◆ **Exercise brief**
If a record holds a picture, please leave the picture out and copy the rest of the record exactly.

◆ **Provided data**
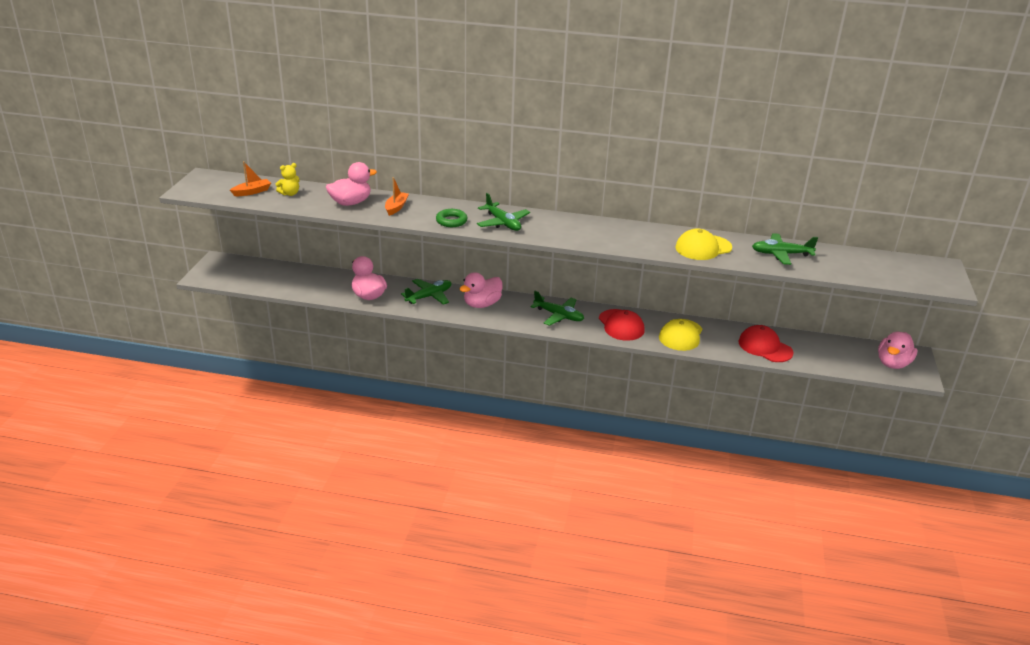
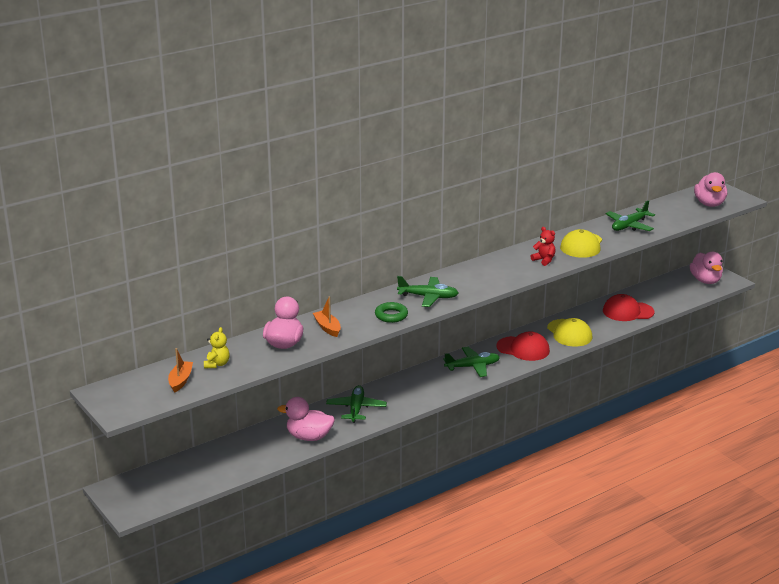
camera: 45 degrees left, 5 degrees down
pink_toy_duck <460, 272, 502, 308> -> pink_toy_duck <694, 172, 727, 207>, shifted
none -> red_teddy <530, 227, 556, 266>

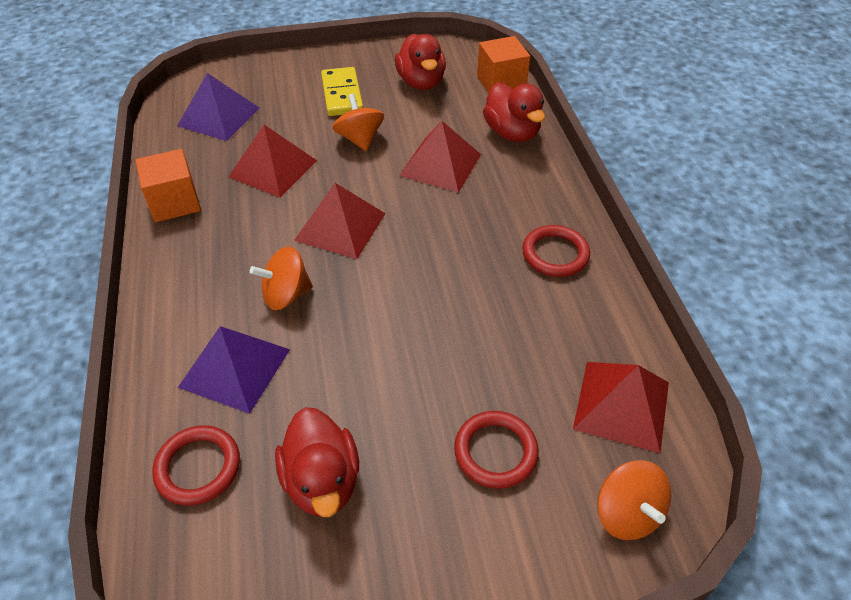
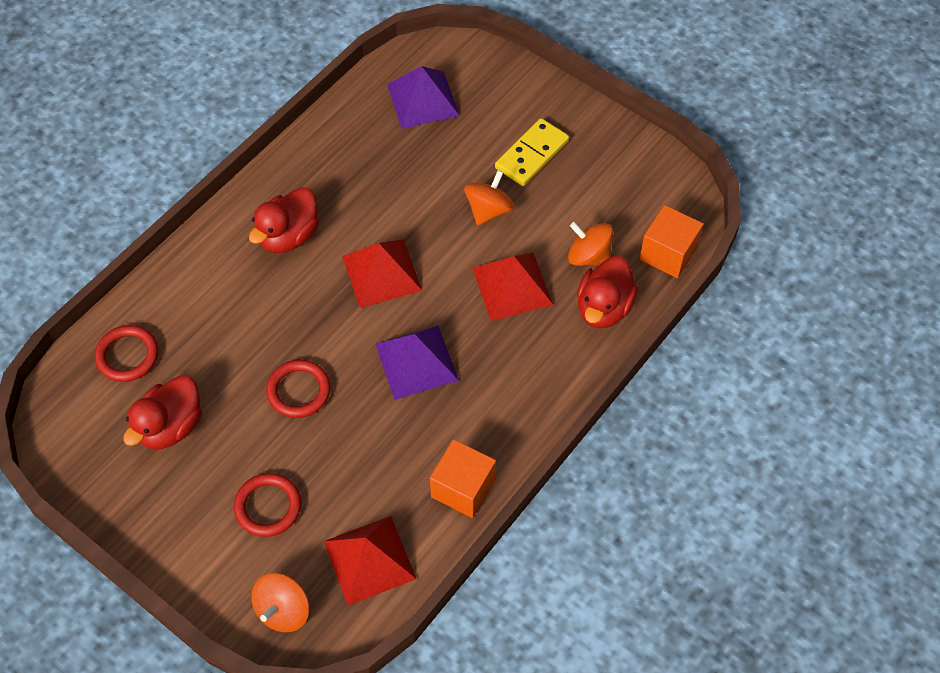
camera: 50 degrees right, 10 degrees up
red_toy_duck <395, 34, 446, 90> -> red_toy_duck <249, 187, 319, 253>, shifted
red_pyramid_shape <228, 125, 317, 198> -> none
bright_orange_block <135, 149, 201, 222> -> bright_orange_block <430, 439, 496, 518>, shifted
red_hoop <522, 225, 590, 277> -> red_hoop <266, 359, 331, 418>, shifted
bright_orange_spinning_top <250, 247, 313, 310> -> bright_orange_spinning_top <568, 222, 613, 266>, shifted
purple_pyramid_shape <178, 326, 290, 414> -> purple_pyramid_shape <375, 326, 459, 400>, shifted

◆ **Exercise response**
camera: 45 degrees left, 5 degrees down
pink_toy_duck <460, 272, 502, 308> -> pink_toy_duck <694, 172, 727, 207>, shifted
none -> red_teddy <530, 227, 556, 266>

camera: 50 degrees right, 10 degrees up
red_toy_duck <395, 34, 446, 90> -> red_toy_duck <249, 187, 319, 253>, shifted
red_pyramid_shape <228, 125, 317, 198> -> none
bright_orange_block <135, 149, 201, 222> -> bright_orange_block <430, 439, 496, 518>, shifted
red_hoop <522, 225, 590, 277> -> red_hoop <266, 359, 331, 418>, shifted
bright_orange_spinning_top <250, 247, 313, 310> -> bright_orange_spinning_top <568, 222, 613, 266>, shifted
purple_pyramid_shape <178, 326, 290, 414> -> purple_pyramid_shape <375, 326, 459, 400>, shifted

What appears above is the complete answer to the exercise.